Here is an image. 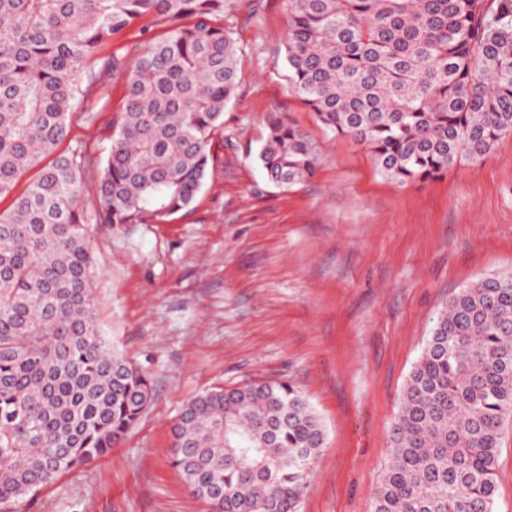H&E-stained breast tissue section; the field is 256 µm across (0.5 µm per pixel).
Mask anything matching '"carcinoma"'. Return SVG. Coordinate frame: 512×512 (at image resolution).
I'll return each instance as SVG.
<instances>
[{
  "label": "carcinoma",
  "mask_w": 512,
  "mask_h": 512,
  "mask_svg": "<svg viewBox=\"0 0 512 512\" xmlns=\"http://www.w3.org/2000/svg\"><path fill=\"white\" fill-rule=\"evenodd\" d=\"M243 0H0V502L106 456L152 400L148 372L101 336L90 224L170 221L194 203L210 140L238 88L230 20ZM147 20L163 34L100 51ZM293 93L398 183L481 161L512 136V0H288ZM114 77L126 102L81 205L87 146L58 153L76 101ZM52 160L43 163L47 156ZM257 160L269 183L312 178L309 137L272 119ZM512 419V271L462 288L433 318L389 430L371 512H492ZM324 430L285 381L203 391L173 432L172 465L209 512H296Z\"/></svg>",
  "instance_id": "obj_1"
}]
</instances>
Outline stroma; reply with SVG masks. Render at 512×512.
<instances>
[{
	"instance_id": "obj_1",
	"label": "stroma",
	"mask_w": 512,
	"mask_h": 512,
	"mask_svg": "<svg viewBox=\"0 0 512 512\" xmlns=\"http://www.w3.org/2000/svg\"><path fill=\"white\" fill-rule=\"evenodd\" d=\"M260 5L232 20L238 90L191 208L164 224L89 227L100 333L150 372V405L104 458L0 512H206L170 464L174 426L198 393L263 380L300 387L325 431L297 512H370L433 318L459 289L512 271V137L438 179L388 180L290 93L287 0ZM125 95L112 79L66 145L105 160ZM275 115L318 156L315 176L289 189L257 161ZM496 484L492 512H512V420Z\"/></svg>"
}]
</instances>
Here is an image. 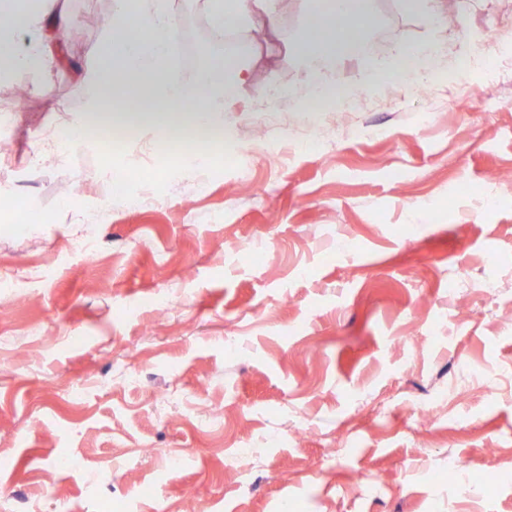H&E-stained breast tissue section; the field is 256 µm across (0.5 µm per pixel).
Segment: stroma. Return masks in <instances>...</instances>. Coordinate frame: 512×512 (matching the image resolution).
<instances>
[{"mask_svg": "<svg viewBox=\"0 0 512 512\" xmlns=\"http://www.w3.org/2000/svg\"><path fill=\"white\" fill-rule=\"evenodd\" d=\"M102 4L69 0L86 38L63 37L51 75L14 76L0 512H512V182L493 177L512 170V85L481 76L483 28L512 43V0L439 24L372 0L370 56L335 77L397 85L404 48L445 43L475 89L464 111L405 93L353 131L287 94L252 107L304 81V0L220 43L205 0H168L174 76L228 55L252 75L212 160L144 162L157 138L139 130L32 165L46 130L83 120Z\"/></svg>", "mask_w": 512, "mask_h": 512, "instance_id": "35a3bbf8", "label": "stroma"}]
</instances>
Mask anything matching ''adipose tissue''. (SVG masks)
<instances>
[{"label":"adipose tissue","mask_w":512,"mask_h":512,"mask_svg":"<svg viewBox=\"0 0 512 512\" xmlns=\"http://www.w3.org/2000/svg\"><path fill=\"white\" fill-rule=\"evenodd\" d=\"M207 7L211 33L219 38L225 34L226 19L248 24L257 18H271L274 0H207ZM309 11L328 19L331 26L323 35L300 41L299 56L326 64L364 58L367 0H310ZM118 14L120 20L107 41L95 49L101 63L93 83L109 89L110 94L93 99L83 124L68 128L61 148L87 142L91 128H108L116 123L145 128L161 138L185 129L203 131L217 125L224 105L239 97L248 85L249 70L228 58L222 64L201 68L191 82L173 78L169 73L174 54L172 17L163 0H126ZM0 15L11 19L9 26L0 27V78L21 68L42 72L52 61L47 39L33 41L22 50L16 43L17 33L49 25L63 34L78 22L75 14L56 10L55 0H0ZM194 84L205 88L208 111H183ZM131 86L145 101L163 104V111H128L125 91Z\"/></svg>","instance_id":"adipose-tissue-1"}]
</instances>
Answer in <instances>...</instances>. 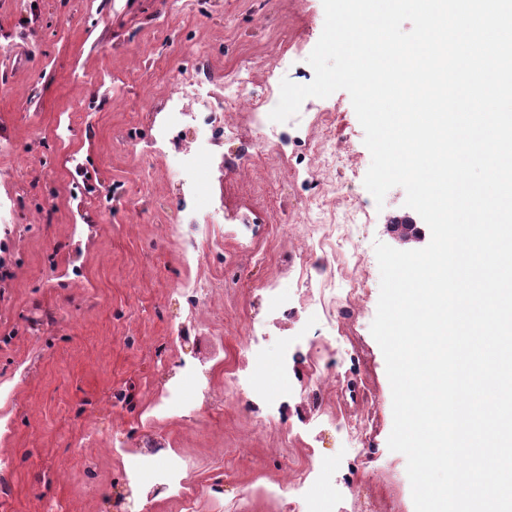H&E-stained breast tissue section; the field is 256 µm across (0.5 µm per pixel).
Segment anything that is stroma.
Masks as SVG:
<instances>
[{
	"label": "stroma",
	"mask_w": 512,
	"mask_h": 512,
	"mask_svg": "<svg viewBox=\"0 0 512 512\" xmlns=\"http://www.w3.org/2000/svg\"><path fill=\"white\" fill-rule=\"evenodd\" d=\"M322 0H0V200L16 204V222L0 233V450L12 452L0 476V512H113L131 491L132 512H272L264 490L281 476V446L302 437L331 469L320 496L357 512L359 481L379 478L380 500L415 512L407 459L390 451L392 392L382 350L371 334L380 294L375 243L392 244L387 225L407 215L403 188L376 204L364 186L371 155L347 91L307 98L302 111L336 109V137L357 171L337 170L343 193L358 194L366 216L351 246L365 252L368 297L345 331L370 362L375 395L370 452L352 458L342 435L324 426L304 398L288 400L279 433L259 432L240 414L239 395L201 417L190 400L199 353L215 333L232 348L245 317L276 305L254 291L274 264L239 258L233 243L187 268L180 238L179 184L152 146L144 92L193 68L198 52L214 76L243 60L263 75L278 34L317 43ZM54 208L33 214L37 193ZM224 275L233 295L222 325L212 311L189 312L176 292L190 275ZM330 329L271 330L256 380L278 392L306 385L309 344ZM186 402L154 416L174 387ZM166 442L164 455L134 468L144 433ZM180 466L185 491L162 489L159 473Z\"/></svg>",
	"instance_id": "1"
}]
</instances>
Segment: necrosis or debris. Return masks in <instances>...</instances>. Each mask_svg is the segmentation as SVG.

◆ EXERCISE ◆
Reproduce exactly the line that holds "Segment anything that is stroma.", then every line after it, ending with the final line of the records above.

◆ WRITTEN ANSWER ◆
Segment anything that is stroma.
Masks as SVG:
<instances>
[{
	"label": "stroma",
	"mask_w": 512,
	"mask_h": 512,
	"mask_svg": "<svg viewBox=\"0 0 512 512\" xmlns=\"http://www.w3.org/2000/svg\"><path fill=\"white\" fill-rule=\"evenodd\" d=\"M322 0H0V200L16 204V222L0 233V450L12 452L0 476V512H113L131 491L132 512H272L264 490L281 476V446L302 437L331 469L320 496L357 512L359 481L379 478L380 500L415 512L407 459L390 451L392 392L382 350L371 334L380 294L375 243L392 244L387 225L407 215L403 188L376 204L364 186L371 155L347 91L307 98L302 111L336 109V137L357 171L337 170L343 193L358 194L366 216L351 246L365 252L368 297L345 331L370 362L375 395L370 452L352 458L342 435L324 426L304 398L288 400L279 433L259 432L240 414L239 395L201 417L190 400L199 353L215 333L232 348L245 317L276 305L254 291L274 264L239 258L233 243L187 268L180 238L179 184L152 146L144 92L193 68L198 52L214 76L243 60L263 75L278 34L317 43ZM54 208L33 214L37 193ZM224 275L233 295L222 325L212 311L189 312L176 292L190 275ZM330 329L271 330L256 380L278 392L306 385L309 344ZM186 402L154 416L174 387ZM166 442L164 455L134 468L144 433ZM180 466L185 491L162 489L159 473Z\"/></svg>",
	"instance_id": "1"
}]
</instances>
Segment: necrosis or debris. Return masks in <instances>...</instances>. Each mask_svg is the segmentation as SVG.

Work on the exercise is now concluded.